The pictures get left out, but everything else in the listing below must be duplicated exactly.

**SOURCE DATA:**
_ _ _

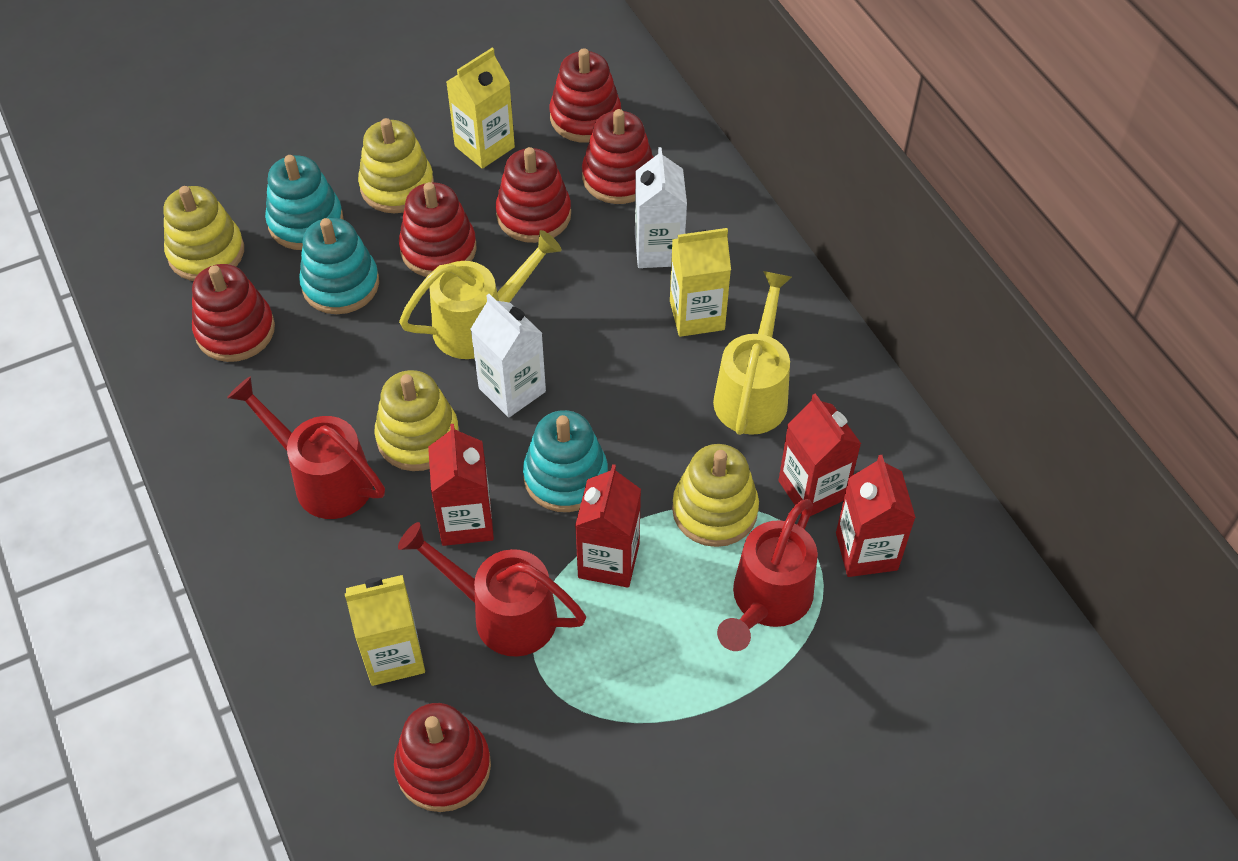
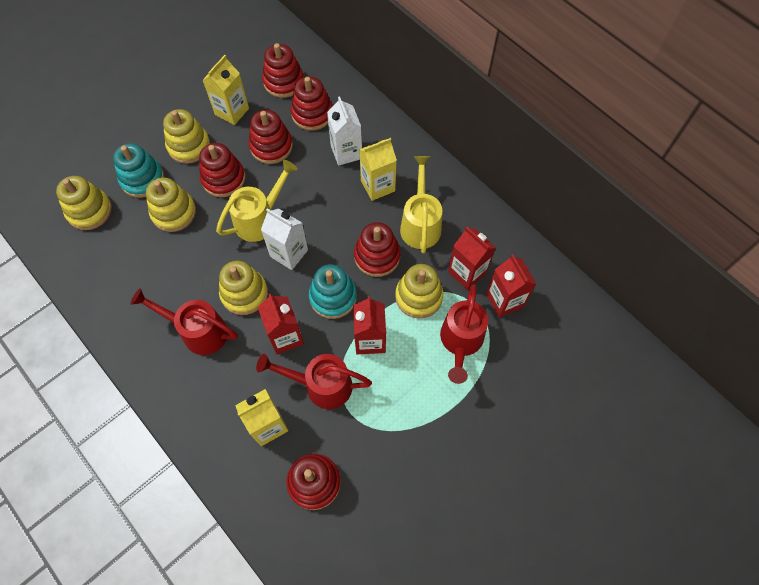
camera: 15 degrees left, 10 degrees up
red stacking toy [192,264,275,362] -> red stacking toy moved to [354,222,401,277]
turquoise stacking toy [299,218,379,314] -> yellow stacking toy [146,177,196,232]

_ _ _

**SOLUTION TO THE PROBLEM:**
camera: 15 degrees left, 10 degrees up
red stacking toy [192,264,275,362] -> red stacking toy moved to [354,222,401,277]
turquoise stacking toy [299,218,379,314] -> yellow stacking toy [146,177,196,232]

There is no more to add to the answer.